Exercise objective: If a line below includes the string "VRAW", copy it.

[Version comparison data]

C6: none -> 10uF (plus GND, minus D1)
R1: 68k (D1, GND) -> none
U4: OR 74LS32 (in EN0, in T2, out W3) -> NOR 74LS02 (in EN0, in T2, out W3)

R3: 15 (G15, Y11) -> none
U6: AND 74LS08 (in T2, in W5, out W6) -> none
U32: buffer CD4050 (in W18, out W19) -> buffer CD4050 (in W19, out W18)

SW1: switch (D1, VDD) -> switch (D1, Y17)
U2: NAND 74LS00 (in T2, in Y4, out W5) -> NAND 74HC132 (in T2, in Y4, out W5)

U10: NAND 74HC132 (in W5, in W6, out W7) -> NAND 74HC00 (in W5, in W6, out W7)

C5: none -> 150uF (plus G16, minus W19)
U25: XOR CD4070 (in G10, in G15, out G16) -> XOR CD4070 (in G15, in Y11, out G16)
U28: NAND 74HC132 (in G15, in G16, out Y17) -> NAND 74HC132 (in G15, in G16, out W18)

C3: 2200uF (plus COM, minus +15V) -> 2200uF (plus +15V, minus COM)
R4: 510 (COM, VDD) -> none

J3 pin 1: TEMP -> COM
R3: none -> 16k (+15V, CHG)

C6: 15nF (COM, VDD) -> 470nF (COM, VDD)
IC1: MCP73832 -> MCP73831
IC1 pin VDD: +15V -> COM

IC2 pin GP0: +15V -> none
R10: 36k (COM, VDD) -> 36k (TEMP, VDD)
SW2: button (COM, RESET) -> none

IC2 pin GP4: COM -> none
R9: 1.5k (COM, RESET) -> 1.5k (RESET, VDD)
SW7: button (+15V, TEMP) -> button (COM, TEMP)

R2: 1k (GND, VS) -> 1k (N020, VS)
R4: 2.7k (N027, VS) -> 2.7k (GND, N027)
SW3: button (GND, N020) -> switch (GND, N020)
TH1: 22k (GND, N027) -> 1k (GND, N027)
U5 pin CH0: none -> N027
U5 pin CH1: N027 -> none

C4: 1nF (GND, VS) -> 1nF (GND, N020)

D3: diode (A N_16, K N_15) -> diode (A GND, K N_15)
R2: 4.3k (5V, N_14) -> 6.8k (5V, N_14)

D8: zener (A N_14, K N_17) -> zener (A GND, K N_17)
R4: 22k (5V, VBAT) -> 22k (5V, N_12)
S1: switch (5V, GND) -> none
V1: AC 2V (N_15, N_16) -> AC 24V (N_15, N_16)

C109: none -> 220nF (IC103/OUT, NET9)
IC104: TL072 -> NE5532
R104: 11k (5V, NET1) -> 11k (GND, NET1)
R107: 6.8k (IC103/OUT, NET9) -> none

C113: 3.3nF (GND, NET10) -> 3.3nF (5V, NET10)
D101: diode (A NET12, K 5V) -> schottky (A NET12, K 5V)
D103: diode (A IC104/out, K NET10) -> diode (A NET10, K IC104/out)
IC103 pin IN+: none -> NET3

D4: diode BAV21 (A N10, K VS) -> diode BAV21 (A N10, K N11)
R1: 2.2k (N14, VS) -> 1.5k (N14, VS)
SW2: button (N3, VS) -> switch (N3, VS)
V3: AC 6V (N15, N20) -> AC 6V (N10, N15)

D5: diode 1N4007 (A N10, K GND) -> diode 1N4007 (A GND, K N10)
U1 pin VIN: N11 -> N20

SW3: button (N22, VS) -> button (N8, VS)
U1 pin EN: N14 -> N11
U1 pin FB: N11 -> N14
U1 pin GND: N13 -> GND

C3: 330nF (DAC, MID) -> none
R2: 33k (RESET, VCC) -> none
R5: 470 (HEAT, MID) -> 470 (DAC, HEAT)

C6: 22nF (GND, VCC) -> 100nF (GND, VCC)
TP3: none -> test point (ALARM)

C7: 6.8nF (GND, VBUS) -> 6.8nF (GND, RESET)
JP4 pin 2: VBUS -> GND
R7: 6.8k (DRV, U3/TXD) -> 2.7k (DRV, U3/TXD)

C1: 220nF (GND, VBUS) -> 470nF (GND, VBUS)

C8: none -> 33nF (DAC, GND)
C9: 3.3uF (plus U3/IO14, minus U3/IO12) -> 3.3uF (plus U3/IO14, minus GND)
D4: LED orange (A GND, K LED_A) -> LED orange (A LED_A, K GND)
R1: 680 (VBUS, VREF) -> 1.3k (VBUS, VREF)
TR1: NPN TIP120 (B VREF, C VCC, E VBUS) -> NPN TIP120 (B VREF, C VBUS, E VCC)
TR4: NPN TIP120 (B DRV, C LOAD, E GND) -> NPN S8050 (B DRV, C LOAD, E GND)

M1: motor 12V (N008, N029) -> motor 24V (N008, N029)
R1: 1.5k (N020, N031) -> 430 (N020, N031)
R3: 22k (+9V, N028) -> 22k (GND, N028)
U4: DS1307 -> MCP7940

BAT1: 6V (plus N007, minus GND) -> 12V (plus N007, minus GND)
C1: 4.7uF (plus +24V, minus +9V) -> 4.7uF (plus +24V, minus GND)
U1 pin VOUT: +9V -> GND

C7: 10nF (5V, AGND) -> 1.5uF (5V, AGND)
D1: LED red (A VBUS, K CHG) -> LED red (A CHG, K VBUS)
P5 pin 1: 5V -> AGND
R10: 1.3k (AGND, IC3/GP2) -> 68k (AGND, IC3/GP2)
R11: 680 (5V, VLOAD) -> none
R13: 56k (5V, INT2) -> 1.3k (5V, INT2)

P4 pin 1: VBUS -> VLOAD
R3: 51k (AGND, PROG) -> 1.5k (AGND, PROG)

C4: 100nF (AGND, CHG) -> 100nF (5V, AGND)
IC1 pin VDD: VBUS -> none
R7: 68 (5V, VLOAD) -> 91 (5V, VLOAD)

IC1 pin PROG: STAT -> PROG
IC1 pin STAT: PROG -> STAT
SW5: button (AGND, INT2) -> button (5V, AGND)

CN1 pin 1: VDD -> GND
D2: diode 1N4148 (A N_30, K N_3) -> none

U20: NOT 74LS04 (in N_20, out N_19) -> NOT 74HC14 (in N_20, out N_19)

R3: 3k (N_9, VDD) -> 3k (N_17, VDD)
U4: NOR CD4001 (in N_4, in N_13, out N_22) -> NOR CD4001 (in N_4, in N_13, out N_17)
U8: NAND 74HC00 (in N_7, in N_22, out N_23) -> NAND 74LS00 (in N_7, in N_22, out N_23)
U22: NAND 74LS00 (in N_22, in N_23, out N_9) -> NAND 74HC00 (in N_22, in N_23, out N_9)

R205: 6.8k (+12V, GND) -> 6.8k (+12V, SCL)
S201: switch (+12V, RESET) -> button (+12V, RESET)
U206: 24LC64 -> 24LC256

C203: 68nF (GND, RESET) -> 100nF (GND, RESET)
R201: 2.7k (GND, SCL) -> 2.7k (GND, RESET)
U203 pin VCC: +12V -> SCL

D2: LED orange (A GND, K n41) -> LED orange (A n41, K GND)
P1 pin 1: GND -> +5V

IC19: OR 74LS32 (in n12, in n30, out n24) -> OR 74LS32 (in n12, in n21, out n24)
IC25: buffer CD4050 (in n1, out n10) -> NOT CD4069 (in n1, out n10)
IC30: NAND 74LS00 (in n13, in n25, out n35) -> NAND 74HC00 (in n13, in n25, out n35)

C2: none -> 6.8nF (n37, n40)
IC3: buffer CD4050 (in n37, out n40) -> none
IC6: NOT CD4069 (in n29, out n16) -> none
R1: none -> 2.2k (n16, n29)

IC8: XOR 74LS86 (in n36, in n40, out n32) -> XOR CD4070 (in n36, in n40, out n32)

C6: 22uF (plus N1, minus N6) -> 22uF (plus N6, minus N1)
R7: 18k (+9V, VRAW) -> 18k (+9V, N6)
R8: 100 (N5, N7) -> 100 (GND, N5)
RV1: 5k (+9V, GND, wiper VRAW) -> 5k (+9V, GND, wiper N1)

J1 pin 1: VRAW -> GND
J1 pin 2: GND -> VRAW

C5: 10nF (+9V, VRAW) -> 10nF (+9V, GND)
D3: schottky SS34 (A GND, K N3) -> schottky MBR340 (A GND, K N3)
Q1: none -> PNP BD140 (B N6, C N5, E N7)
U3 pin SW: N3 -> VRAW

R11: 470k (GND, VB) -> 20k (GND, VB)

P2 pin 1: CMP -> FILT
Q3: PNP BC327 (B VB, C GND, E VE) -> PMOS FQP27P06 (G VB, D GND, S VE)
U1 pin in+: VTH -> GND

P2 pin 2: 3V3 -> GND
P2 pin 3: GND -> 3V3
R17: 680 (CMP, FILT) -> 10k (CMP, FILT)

Written reply:
R7: 18k (+9V, VRAW) -> 18k (+9V, N6)
RV1: 5k (+9V, GND, wiper VRAW) -> 5k (+9V, GND, wiper N1)
J1 pin 1: VRAW -> GND
J1 pin 2: GND -> VRAW
C5: 10nF (+9V, VRAW) -> 10nF (+9V, GND)
U3 pin SW: N3 -> VRAW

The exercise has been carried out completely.